What you have to do -> Every line of the entries below that carries the string "nakładanka" should be copied.

□ □ □

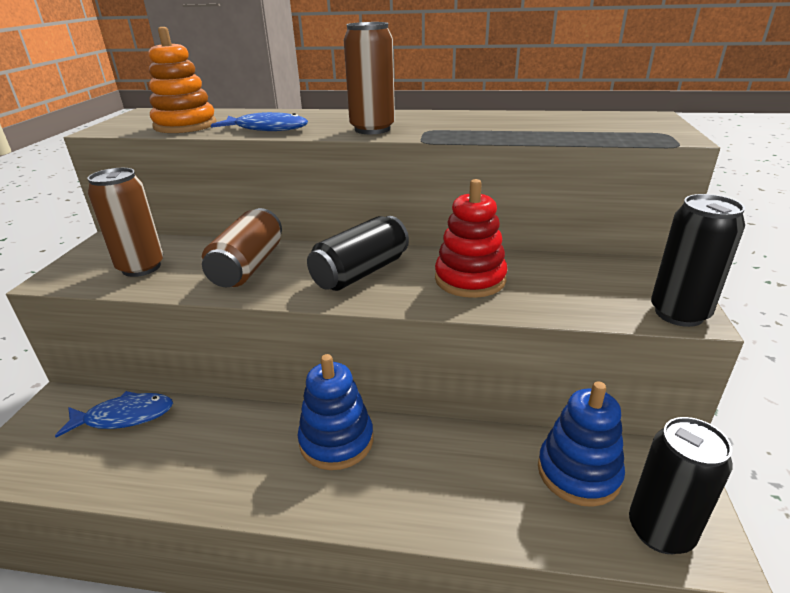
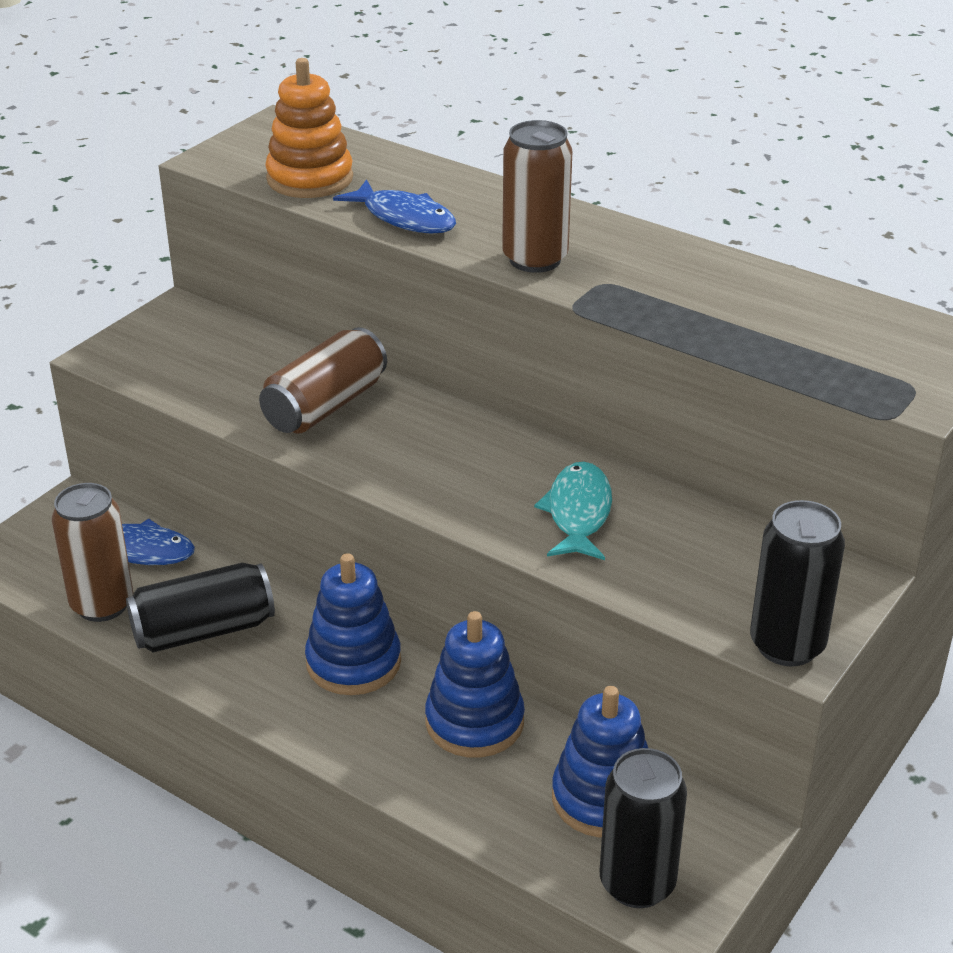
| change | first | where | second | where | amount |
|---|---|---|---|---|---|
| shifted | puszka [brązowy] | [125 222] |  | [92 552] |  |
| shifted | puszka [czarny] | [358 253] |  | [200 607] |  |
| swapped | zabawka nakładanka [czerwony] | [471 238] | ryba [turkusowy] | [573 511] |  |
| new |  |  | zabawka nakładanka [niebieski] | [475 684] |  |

□ □ □

Reply to the exercise ->
| swapped | zabawka nakładanka [czerwony] | [471 238] | ryba [turkusowy] | [573 511] |  |
| new |  |  | zabawka nakładanka [niebieski] | [475 684] |  |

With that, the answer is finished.